* What you have to do *
Search the records for the string "kłódka" and copy every line in which it appears.

Exercise material section start

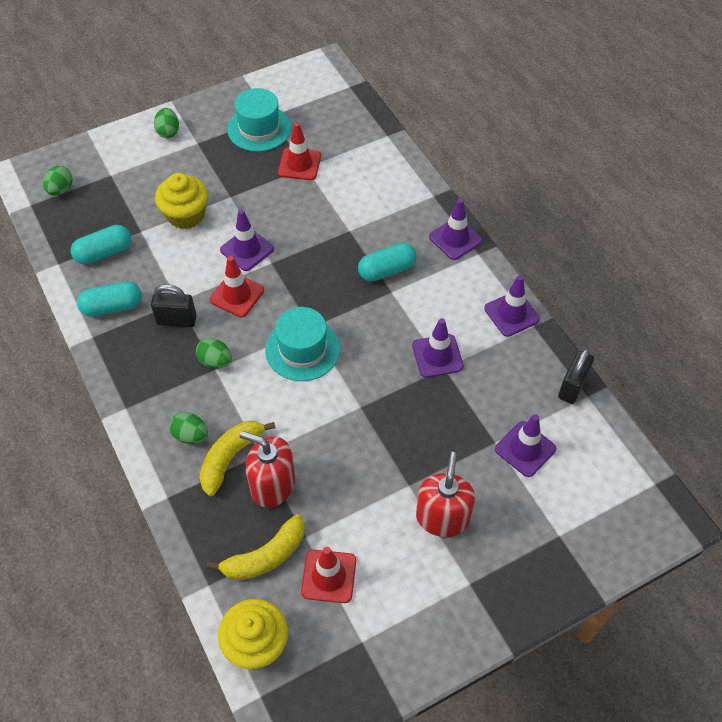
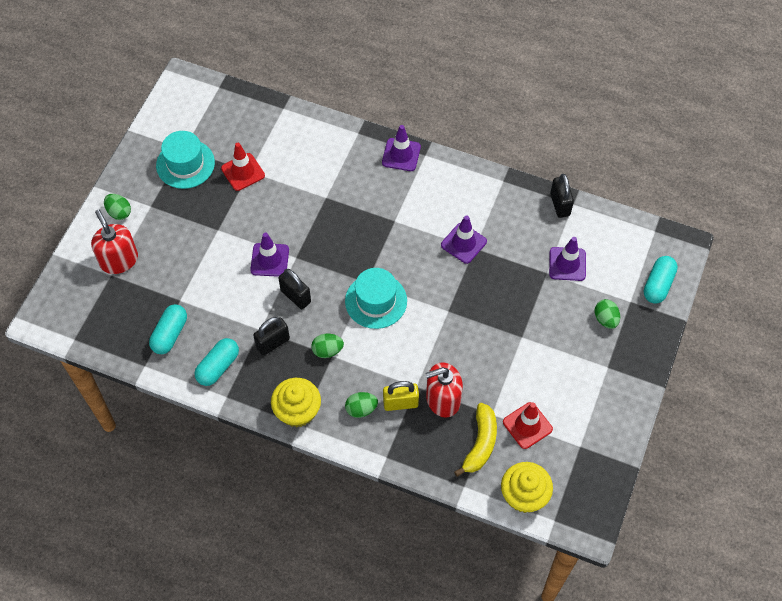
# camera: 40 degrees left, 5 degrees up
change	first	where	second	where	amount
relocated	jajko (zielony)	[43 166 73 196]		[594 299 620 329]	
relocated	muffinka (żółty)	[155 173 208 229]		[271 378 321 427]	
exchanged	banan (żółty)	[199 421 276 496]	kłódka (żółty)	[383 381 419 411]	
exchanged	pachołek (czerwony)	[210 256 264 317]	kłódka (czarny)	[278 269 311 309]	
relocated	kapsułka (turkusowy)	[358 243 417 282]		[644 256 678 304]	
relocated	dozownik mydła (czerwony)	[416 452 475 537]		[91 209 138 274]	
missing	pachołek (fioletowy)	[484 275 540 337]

Exercise material section end

* Written reply *
exchanged	banan (żółty)	[199 421 276 496]	kłódka (żółty)	[383 381 419 411]	
exchanged	pachołek (czerwony)	[210 256 264 317]	kłódka (czarny)	[278 269 311 309]	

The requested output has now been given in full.